• **How to complete this task**
Among the entries that follow, tally the lines with the string "white". Give no more than the number.

• **Data records**
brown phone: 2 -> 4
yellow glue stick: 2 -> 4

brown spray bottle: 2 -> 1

==

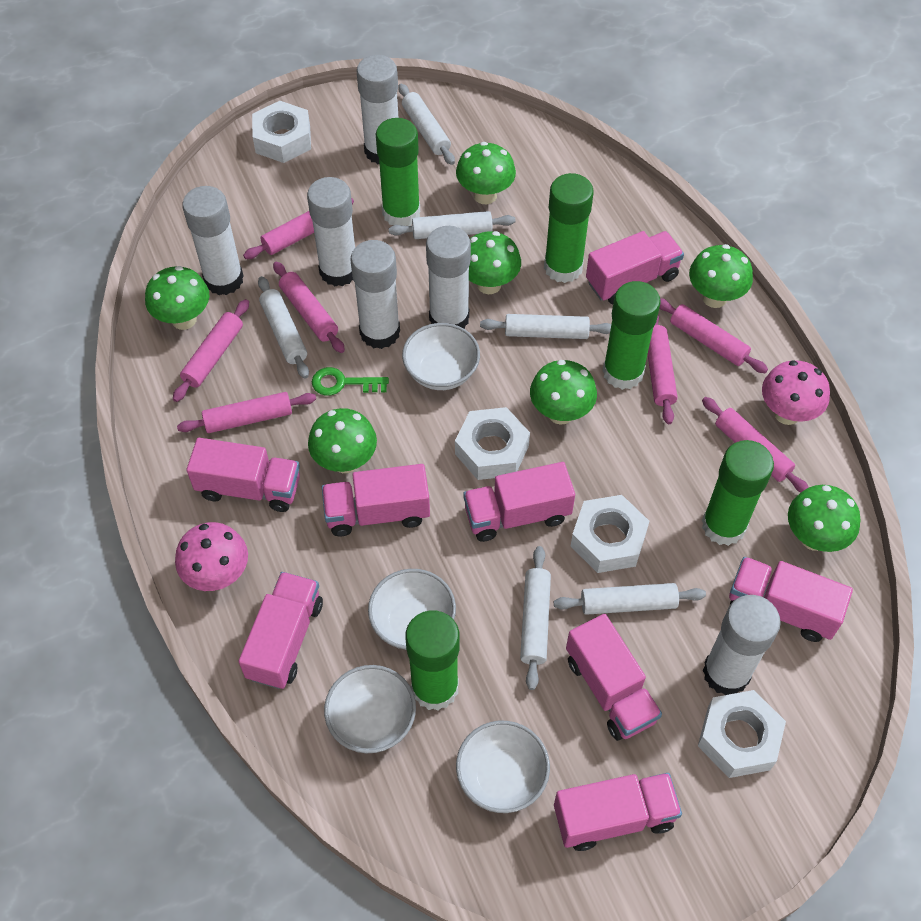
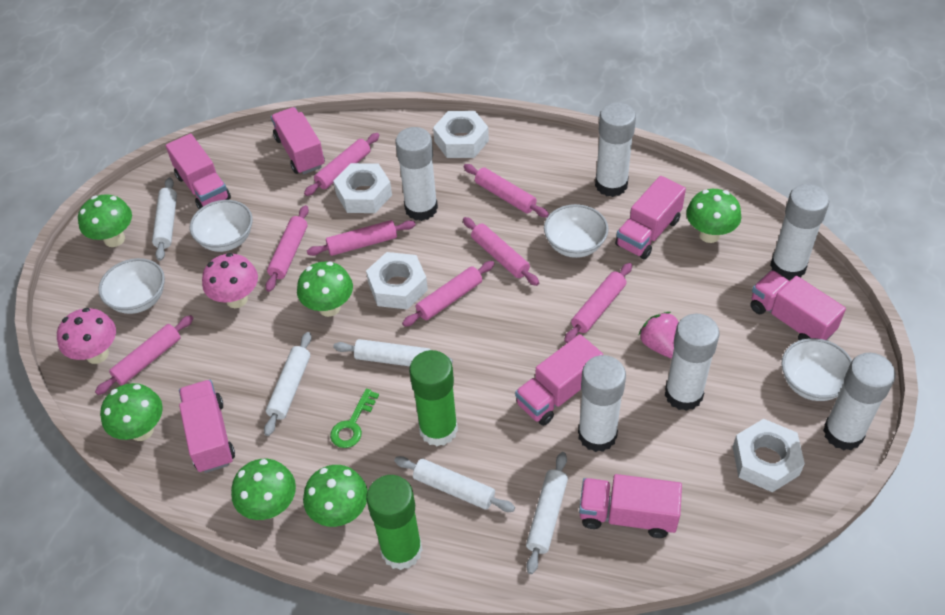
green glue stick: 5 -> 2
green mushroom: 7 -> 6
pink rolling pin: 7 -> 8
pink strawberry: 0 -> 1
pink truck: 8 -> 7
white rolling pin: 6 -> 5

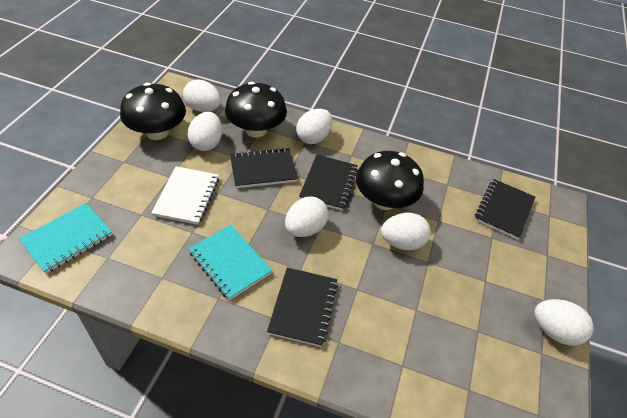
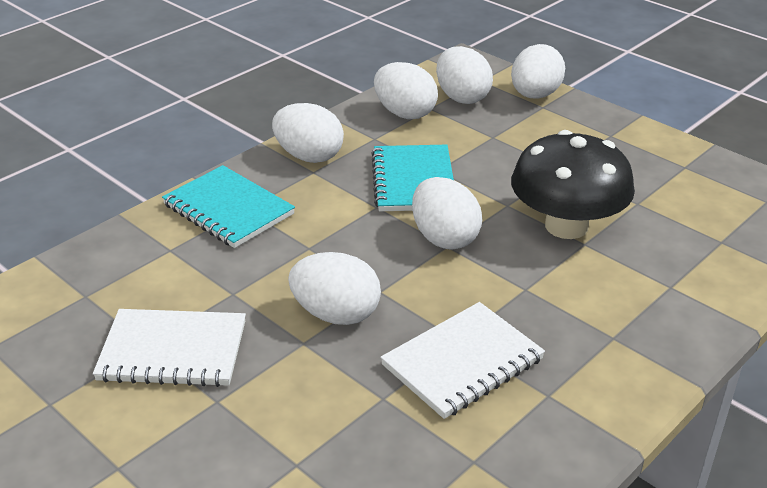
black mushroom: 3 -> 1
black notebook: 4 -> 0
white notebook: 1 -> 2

...

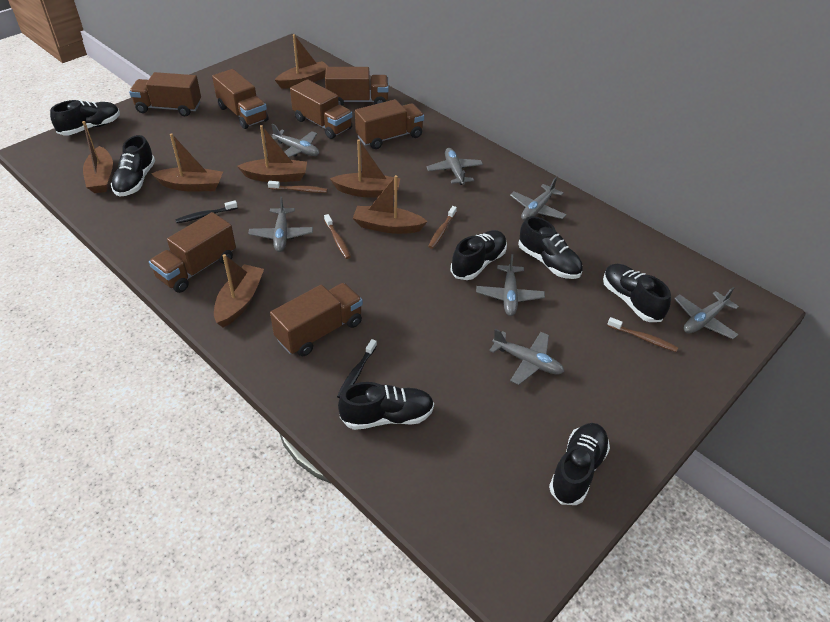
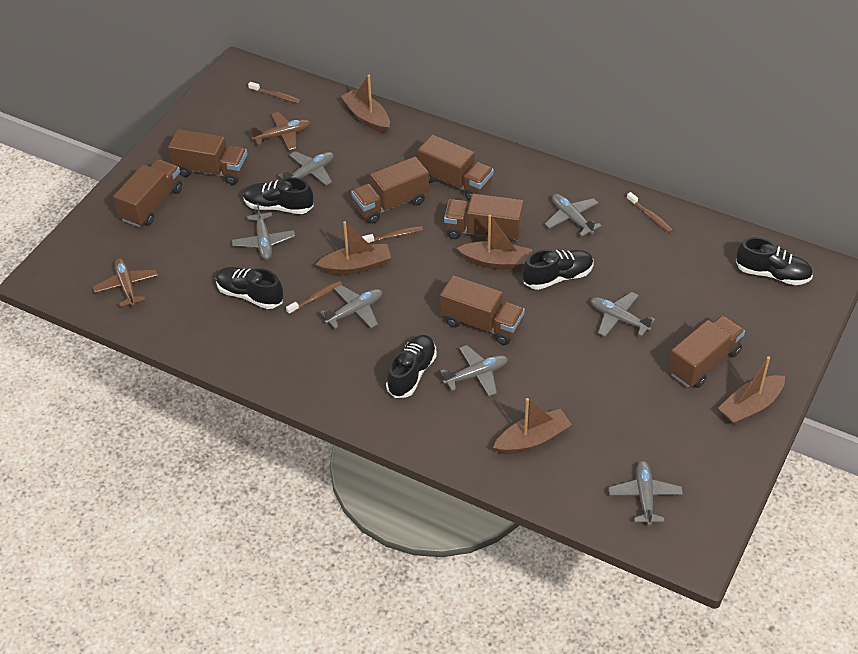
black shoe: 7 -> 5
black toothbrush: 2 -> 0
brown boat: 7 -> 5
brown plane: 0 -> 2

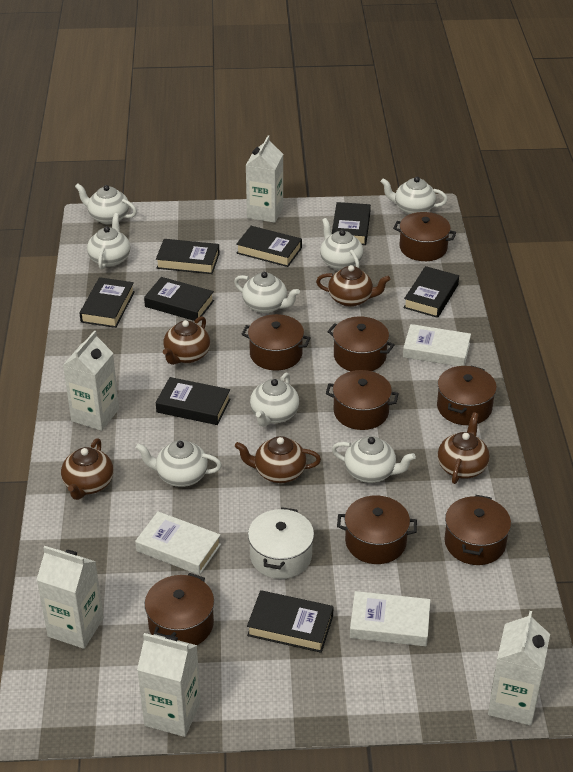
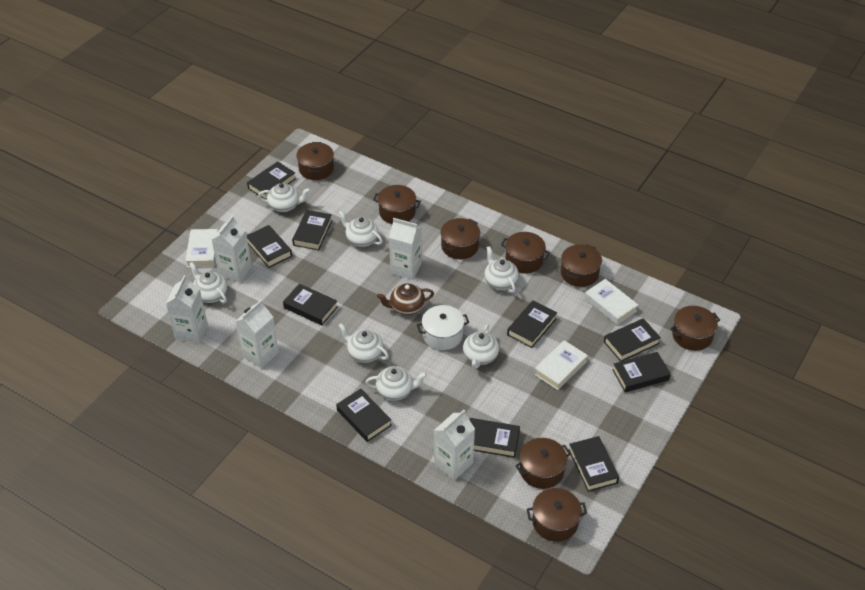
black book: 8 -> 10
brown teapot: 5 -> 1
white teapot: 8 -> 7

• **Answer**
3